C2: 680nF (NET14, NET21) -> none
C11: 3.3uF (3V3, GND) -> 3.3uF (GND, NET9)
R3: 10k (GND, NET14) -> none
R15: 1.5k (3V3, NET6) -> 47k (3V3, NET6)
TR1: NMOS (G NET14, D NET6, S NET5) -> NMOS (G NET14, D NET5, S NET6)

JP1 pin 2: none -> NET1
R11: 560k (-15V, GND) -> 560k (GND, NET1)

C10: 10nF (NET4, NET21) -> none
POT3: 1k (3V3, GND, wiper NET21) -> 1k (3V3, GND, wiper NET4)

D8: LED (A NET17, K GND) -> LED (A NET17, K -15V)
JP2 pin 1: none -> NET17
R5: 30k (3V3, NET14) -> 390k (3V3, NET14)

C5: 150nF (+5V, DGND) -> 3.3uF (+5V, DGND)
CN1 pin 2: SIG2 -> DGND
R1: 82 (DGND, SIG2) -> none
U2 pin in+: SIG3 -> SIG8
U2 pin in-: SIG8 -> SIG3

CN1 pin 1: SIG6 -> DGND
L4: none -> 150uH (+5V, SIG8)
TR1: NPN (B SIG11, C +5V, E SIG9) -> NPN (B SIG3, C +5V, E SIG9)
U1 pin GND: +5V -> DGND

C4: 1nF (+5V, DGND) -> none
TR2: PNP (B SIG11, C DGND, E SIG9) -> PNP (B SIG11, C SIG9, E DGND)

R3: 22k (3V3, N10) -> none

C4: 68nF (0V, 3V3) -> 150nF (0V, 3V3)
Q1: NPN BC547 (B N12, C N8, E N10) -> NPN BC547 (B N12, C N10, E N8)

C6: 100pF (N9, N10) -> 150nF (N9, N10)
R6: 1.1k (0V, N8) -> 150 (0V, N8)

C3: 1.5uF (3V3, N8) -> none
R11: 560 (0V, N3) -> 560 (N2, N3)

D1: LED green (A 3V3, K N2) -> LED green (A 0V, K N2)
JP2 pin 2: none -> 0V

**Required action**: Please retype, exactly as written, every line from the line containing "Q1: NPN BC547" through the last line of the records above, including both of those lines, and nothing else.

**Output for this task**:
Q1: NPN BC547 (B N12, C N8, E N10) -> NPN BC547 (B N12, C N10, E N8)

C6: 100pF (N9, N10) -> 150nF (N9, N10)
R6: 1.1k (0V, N8) -> 150 (0V, N8)

C3: 1.5uF (3V3, N8) -> none
R11: 560 (0V, N3) -> 560 (N2, N3)

D1: LED green (A 3V3, K N2) -> LED green (A 0V, K N2)
JP2 pin 2: none -> 0V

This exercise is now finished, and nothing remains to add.